→ **MATERIALS PROVIDED**

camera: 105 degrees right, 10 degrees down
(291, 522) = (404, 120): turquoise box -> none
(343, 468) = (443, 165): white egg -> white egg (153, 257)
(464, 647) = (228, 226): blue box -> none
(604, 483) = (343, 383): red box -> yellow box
==
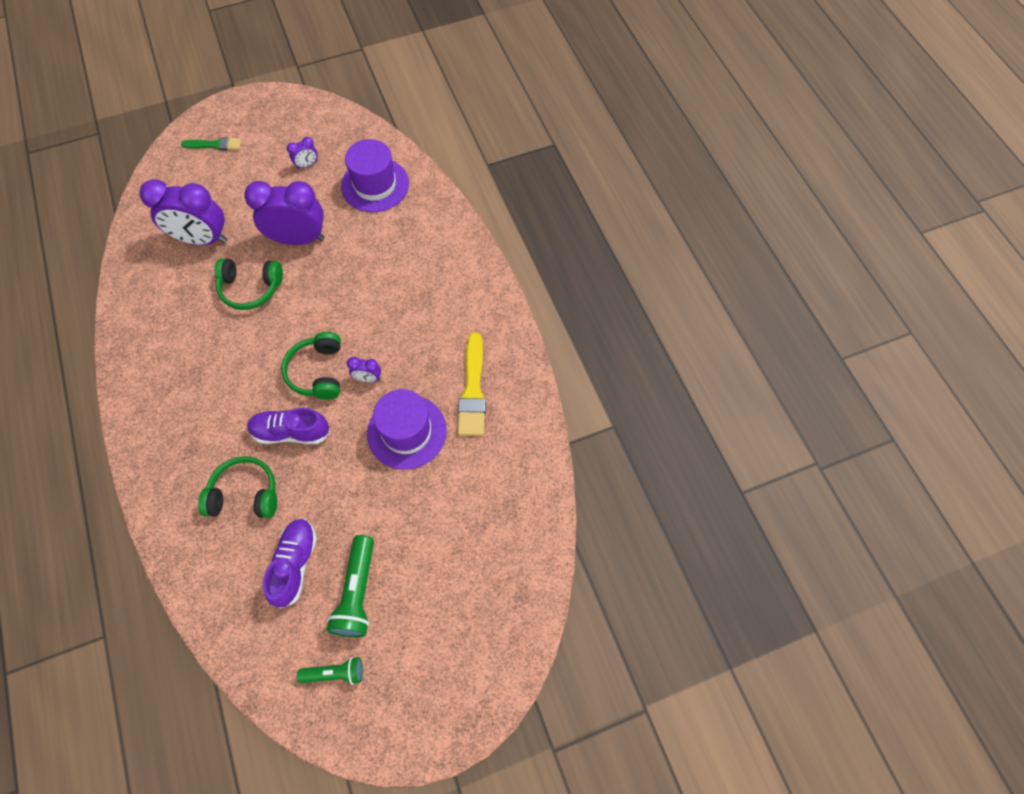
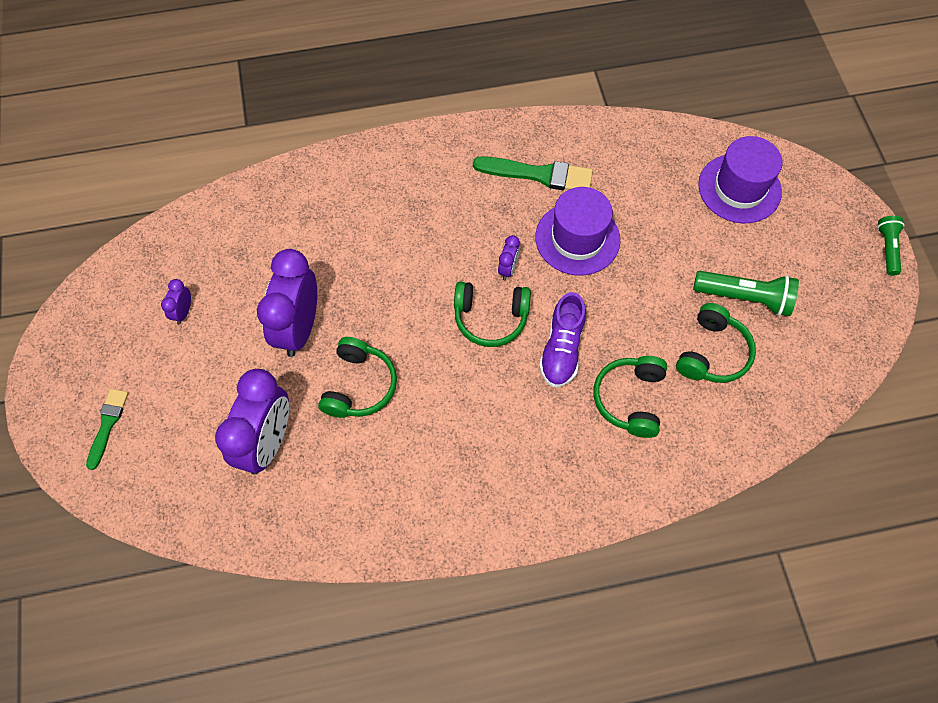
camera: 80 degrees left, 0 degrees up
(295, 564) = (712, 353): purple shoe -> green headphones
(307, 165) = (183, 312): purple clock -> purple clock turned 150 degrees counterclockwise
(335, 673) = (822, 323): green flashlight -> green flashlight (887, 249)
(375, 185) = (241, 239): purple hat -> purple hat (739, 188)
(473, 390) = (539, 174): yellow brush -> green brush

→ **REQUIREMENT**
The expected result is every line from the material above that includes "green".

→ **WORKED SOLUTION**
(295, 564) = (712, 353): purple shoe -> green headphones
(335, 673) = (822, 323): green flashlight -> green flashlight (887, 249)
(473, 390) = (539, 174): yellow brush -> green brush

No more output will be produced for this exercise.